TASK TO CARRY OUT
Start with the line that holds "[(498,424),(496,401),(471,404),(473,427),(498,424)]". Please copy it and each remaining line below exactly, leaving pictures out.
### STORED DATA ###
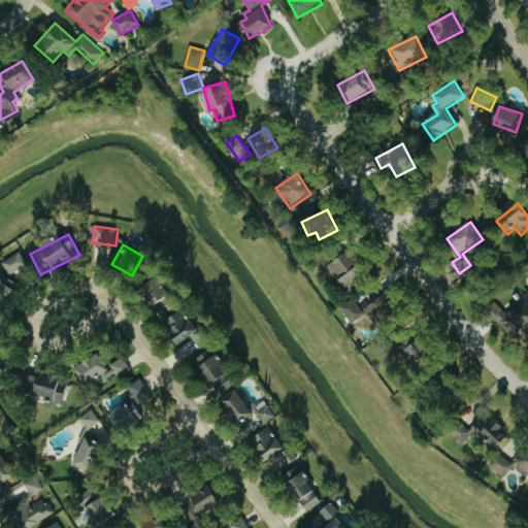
[(368,274),(352,250),(329,266),(345,290),(368,274)]
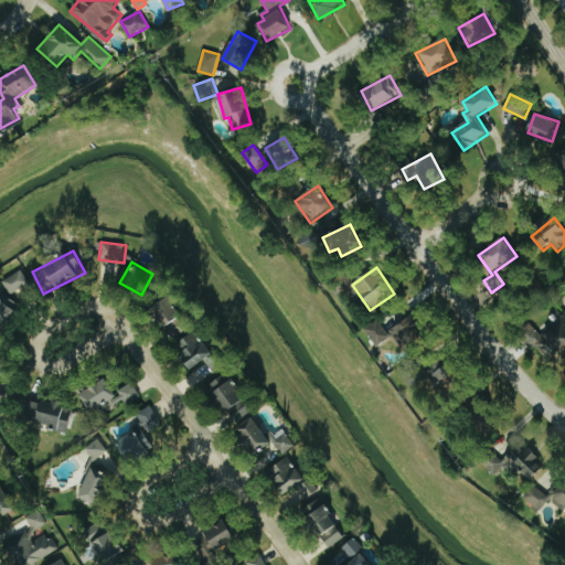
[(10,295),(30,285),(22,270),(3,279),(10,295)]
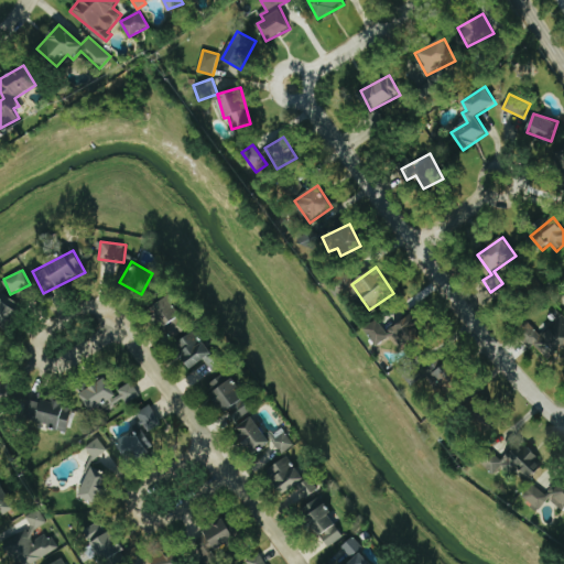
[(0,296),(0,324),(6,328),(21,305),(2,293),(0,296)]
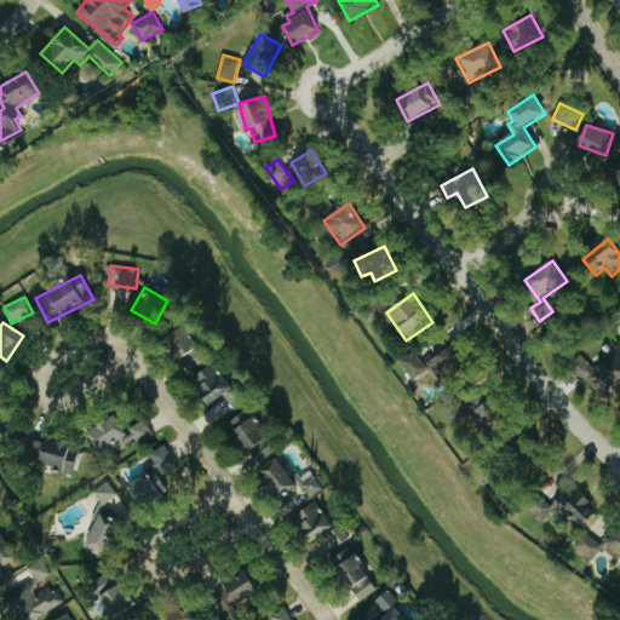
[(165,343),(193,372),(211,355),(183,326),(165,343)]
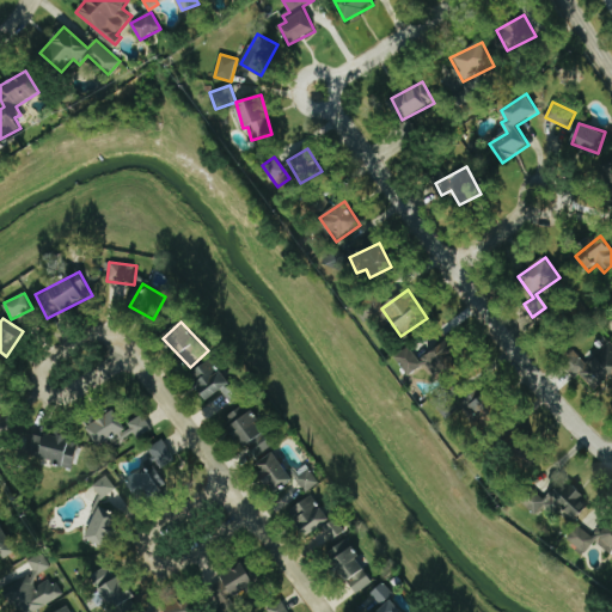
[(424,355),(436,381),(465,367),(452,341),(424,355)]
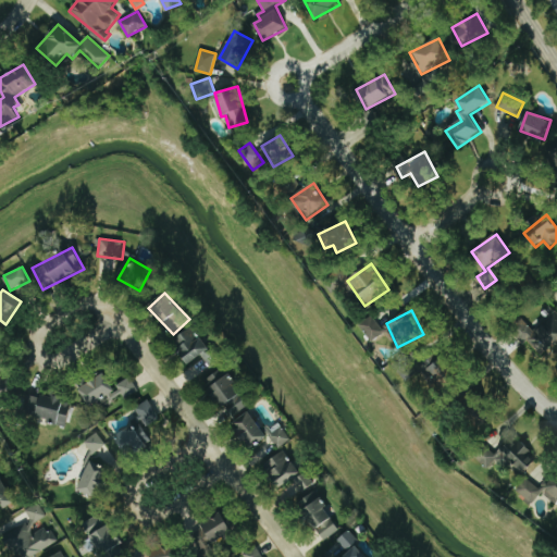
[(541,358),(556,342),(556,311),(534,332),(523,320),(515,327),(541,358)]
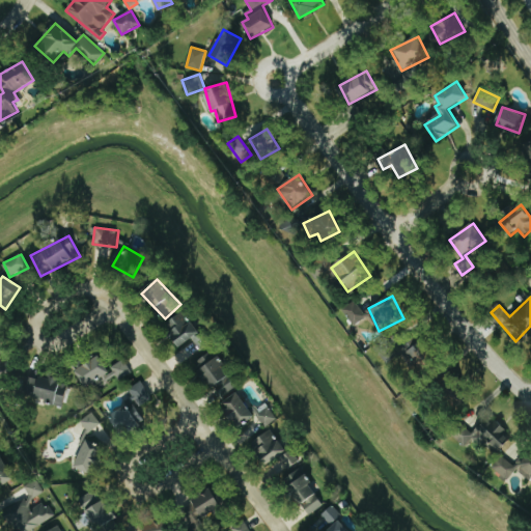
[(342,308),(354,326),(366,317),(356,300),(342,308)]
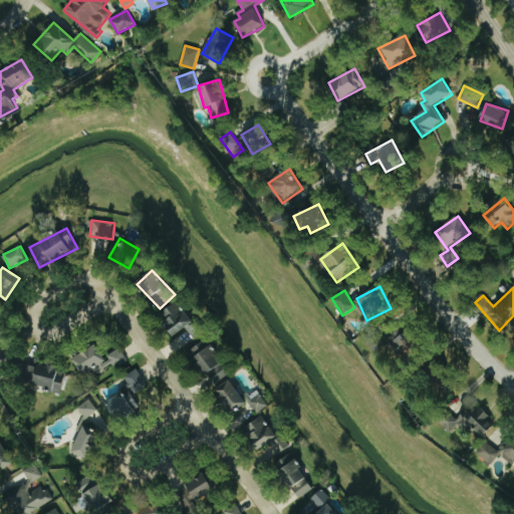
[(186,328),(194,338),(202,332),(177,301),(159,315),(176,336),(186,328)]
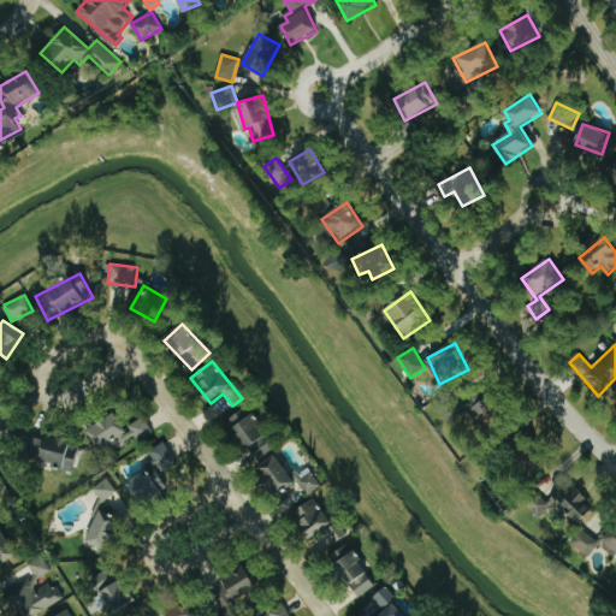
[(498,424),(496,401),(471,404),(473,427),(498,424)]
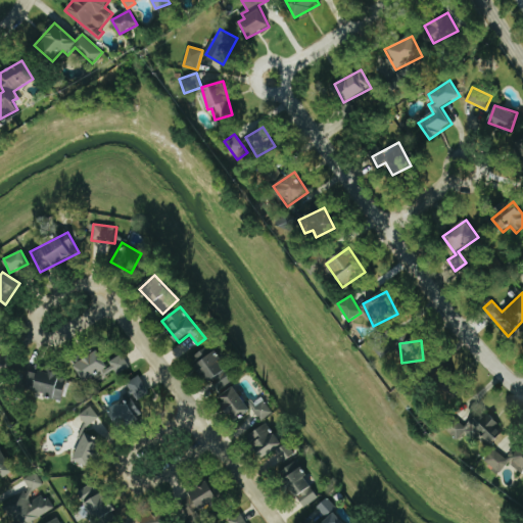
[(235,380),(210,345),(191,359),(217,393),(235,380)]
###
EXERCISE ANSWER
[(498,424),(496,401),(471,404),(473,427),(498,424)]
[(235,380),(210,345),(191,359),(217,393),(235,380)]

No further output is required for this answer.